** Opening Given information block **
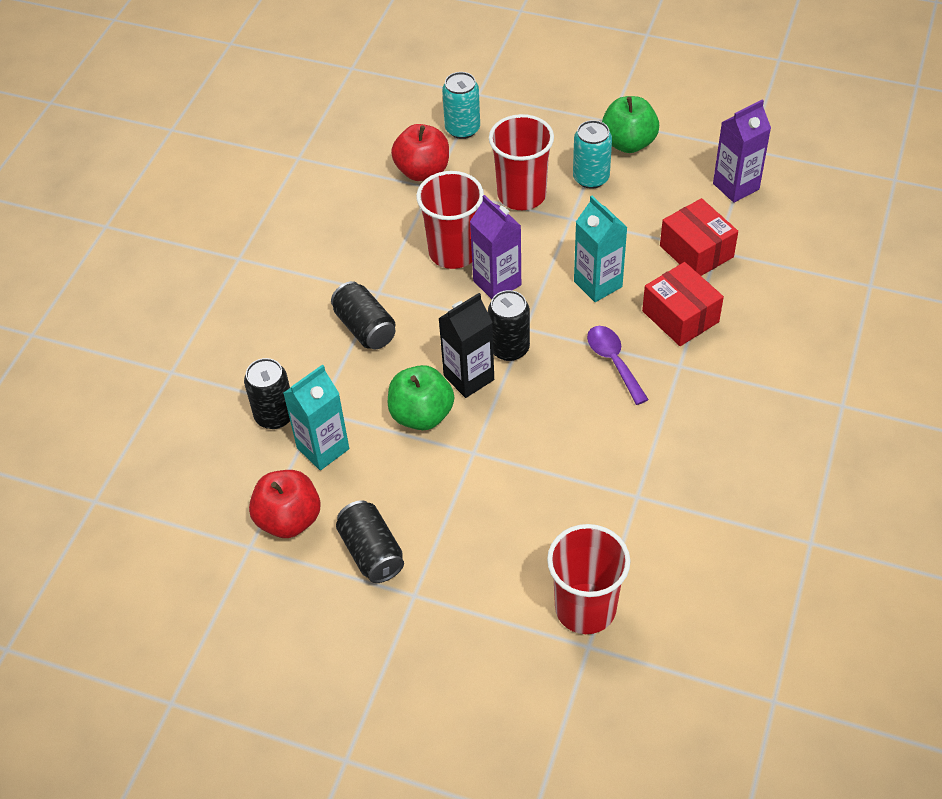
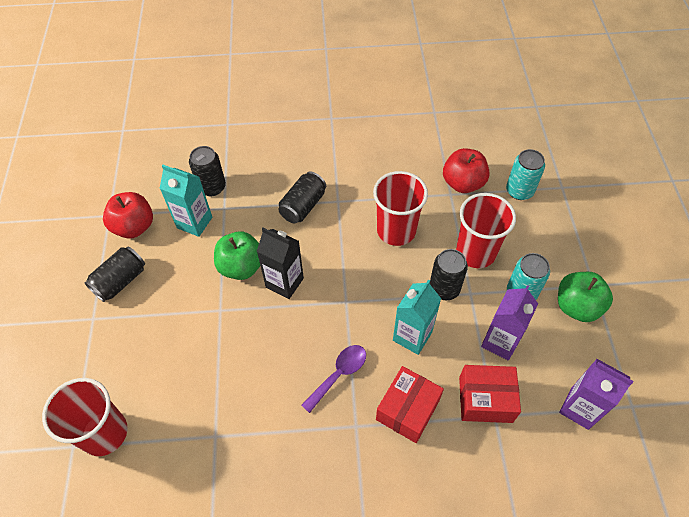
camera: 65 degrees right, 5 degrees up
(497, 283) = (380, 268): purple carton -> purple carton (500, 342)
(509, 348) = (322, 298): black can -> black can (444, 288)
(696, 251) = (485, 399): red box -> red box turned 60 degrees clockwise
** Closing Given information block **
- _Task instructions_
Copy out the material above in full and exactly, but with no pictures.

- _Solution for this exercise_
camera: 65 degrees right, 5 degrees up
(497, 283) = (380, 268): purple carton -> purple carton (500, 342)
(509, 348) = (322, 298): black can -> black can (444, 288)
(696, 251) = (485, 399): red box -> red box turned 60 degrees clockwise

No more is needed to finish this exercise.